• What you need to do: Each line from the one containing "The heart shape" through the end of the data must be retyped exactly, and no other line.

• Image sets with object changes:
━━━━━━━━
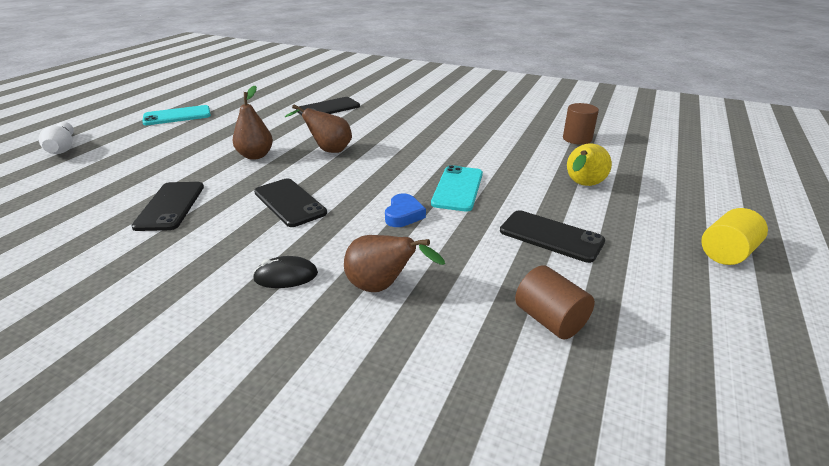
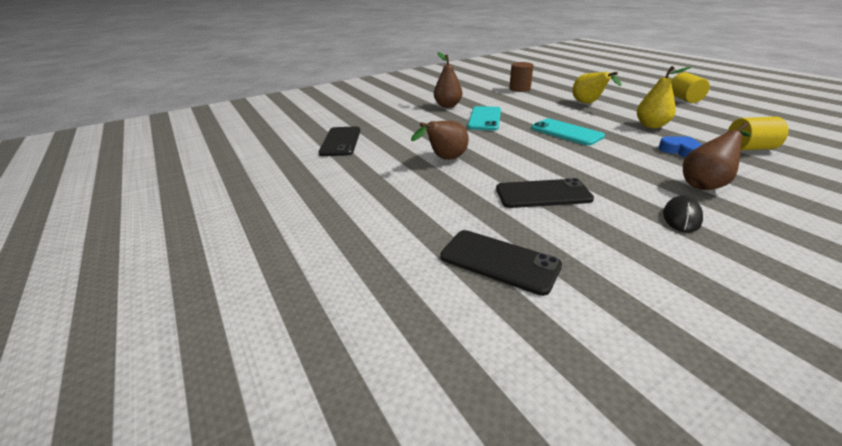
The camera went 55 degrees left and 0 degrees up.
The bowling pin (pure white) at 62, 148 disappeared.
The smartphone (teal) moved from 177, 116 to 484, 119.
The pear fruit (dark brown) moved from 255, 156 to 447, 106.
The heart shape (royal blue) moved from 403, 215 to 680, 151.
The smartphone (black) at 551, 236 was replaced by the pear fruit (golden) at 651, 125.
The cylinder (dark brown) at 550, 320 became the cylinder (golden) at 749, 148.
━━━━━━━━
• Your solution:
The heart shape (royal blue) moved from 403, 215 to 680, 151.
The smartphone (black) at 551, 236 was replaced by the pear fruit (golden) at 651, 125.
The cylinder (dark brown) at 550, 320 became the cylinder (golden) at 749, 148.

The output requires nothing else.